Provided records below:

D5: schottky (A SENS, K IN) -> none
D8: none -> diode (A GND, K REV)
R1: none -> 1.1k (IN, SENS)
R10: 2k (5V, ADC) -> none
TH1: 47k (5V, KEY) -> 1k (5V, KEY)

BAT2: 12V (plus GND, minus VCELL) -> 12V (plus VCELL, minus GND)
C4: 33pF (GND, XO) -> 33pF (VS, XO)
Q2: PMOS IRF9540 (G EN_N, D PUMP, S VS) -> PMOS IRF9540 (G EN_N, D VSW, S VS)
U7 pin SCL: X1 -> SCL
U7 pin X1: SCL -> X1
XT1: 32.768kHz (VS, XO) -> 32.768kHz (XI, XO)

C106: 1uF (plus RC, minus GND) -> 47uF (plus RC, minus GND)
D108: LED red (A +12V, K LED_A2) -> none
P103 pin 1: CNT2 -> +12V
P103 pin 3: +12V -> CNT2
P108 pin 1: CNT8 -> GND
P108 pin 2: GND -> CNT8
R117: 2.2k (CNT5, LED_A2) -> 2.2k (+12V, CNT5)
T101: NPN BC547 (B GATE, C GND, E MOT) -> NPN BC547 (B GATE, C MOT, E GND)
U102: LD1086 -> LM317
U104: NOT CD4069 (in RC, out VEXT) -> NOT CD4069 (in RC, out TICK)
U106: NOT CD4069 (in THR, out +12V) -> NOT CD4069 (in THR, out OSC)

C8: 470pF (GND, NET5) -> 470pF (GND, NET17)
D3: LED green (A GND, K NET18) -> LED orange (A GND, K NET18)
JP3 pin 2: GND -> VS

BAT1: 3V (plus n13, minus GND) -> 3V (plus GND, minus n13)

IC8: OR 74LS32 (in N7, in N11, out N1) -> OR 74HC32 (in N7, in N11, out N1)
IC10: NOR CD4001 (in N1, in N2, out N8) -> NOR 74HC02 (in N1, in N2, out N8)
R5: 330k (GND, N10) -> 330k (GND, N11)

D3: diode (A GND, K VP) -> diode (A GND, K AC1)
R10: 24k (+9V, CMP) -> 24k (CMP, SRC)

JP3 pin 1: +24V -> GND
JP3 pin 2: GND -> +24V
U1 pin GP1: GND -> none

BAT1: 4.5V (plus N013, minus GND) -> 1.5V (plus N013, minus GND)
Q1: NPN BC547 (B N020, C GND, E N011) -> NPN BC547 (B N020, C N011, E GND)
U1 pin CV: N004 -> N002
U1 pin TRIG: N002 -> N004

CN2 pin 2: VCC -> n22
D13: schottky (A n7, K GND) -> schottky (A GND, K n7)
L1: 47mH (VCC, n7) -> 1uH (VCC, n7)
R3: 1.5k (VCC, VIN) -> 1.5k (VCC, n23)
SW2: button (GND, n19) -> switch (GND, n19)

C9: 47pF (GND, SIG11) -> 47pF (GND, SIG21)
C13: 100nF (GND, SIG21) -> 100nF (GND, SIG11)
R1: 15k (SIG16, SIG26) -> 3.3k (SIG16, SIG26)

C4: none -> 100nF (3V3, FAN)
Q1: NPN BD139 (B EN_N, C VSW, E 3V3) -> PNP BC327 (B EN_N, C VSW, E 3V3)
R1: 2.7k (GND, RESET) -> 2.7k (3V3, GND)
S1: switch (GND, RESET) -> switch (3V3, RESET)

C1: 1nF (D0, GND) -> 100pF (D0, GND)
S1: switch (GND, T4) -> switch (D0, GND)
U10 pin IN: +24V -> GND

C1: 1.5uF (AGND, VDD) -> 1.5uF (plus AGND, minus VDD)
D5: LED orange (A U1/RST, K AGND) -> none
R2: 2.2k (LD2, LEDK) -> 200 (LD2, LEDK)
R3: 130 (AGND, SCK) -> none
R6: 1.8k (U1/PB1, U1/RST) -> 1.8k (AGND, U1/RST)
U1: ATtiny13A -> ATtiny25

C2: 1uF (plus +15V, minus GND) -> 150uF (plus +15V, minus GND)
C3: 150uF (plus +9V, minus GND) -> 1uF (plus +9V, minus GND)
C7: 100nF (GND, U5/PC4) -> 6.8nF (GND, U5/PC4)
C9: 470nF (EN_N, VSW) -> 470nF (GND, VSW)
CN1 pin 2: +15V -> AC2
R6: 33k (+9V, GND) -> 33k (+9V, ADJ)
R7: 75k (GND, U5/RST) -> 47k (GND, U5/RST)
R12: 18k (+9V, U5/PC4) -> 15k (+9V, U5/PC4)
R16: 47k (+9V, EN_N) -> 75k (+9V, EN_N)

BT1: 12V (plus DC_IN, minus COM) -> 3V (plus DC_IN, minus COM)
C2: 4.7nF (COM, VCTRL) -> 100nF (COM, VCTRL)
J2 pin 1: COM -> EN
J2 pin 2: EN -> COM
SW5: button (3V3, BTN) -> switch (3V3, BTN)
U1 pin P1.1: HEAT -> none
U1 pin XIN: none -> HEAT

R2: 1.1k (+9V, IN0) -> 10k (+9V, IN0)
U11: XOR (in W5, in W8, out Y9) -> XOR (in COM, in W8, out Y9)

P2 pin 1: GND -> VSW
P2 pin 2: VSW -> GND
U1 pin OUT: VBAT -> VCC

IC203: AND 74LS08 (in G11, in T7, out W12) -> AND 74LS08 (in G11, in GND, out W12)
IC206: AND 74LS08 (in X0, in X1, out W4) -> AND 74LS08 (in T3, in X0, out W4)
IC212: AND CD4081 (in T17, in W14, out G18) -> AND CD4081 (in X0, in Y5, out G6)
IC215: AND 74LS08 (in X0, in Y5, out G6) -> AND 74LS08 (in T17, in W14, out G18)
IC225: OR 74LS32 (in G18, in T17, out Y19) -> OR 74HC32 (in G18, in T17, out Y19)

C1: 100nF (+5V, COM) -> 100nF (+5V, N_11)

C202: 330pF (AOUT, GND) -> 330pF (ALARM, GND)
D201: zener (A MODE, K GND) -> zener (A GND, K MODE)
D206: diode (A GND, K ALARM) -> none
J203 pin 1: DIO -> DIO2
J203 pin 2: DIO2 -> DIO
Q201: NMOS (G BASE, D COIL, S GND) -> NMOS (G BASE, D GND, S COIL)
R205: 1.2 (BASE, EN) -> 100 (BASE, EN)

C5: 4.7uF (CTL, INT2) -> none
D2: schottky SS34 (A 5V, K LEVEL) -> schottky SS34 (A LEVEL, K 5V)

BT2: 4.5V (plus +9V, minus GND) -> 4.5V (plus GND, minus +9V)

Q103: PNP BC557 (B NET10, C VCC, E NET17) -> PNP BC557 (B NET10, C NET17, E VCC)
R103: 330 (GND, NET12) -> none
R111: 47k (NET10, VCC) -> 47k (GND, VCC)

End of Provided records.

Exercise goal —
Reproduce, exactly as they stand in the data above, the lines from the one that holds "R7: 75k (GND, U5/RST) -> 47k (GND, U5/RST)" to the one that holds "U1 pin OUT: VBAT -> VCC", inclusive.

Solution —
R7: 75k (GND, U5/RST) -> 47k (GND, U5/RST)
R12: 18k (+9V, U5/PC4) -> 15k (+9V, U5/PC4)
R16: 47k (+9V, EN_N) -> 75k (+9V, EN_N)

BT1: 12V (plus DC_IN, minus COM) -> 3V (plus DC_IN, minus COM)
C2: 4.7nF (COM, VCTRL) -> 100nF (COM, VCTRL)
J2 pin 1: COM -> EN
J2 pin 2: EN -> COM
SW5: button (3V3, BTN) -> switch (3V3, BTN)
U1 pin P1.1: HEAT -> none
U1 pin XIN: none -> HEAT

R2: 1.1k (+9V, IN0) -> 10k (+9V, IN0)
U11: XOR (in W5, in W8, out Y9) -> XOR (in COM, in W8, out Y9)

P2 pin 1: GND -> VSW
P2 pin 2: VSW -> GND
U1 pin OUT: VBAT -> VCC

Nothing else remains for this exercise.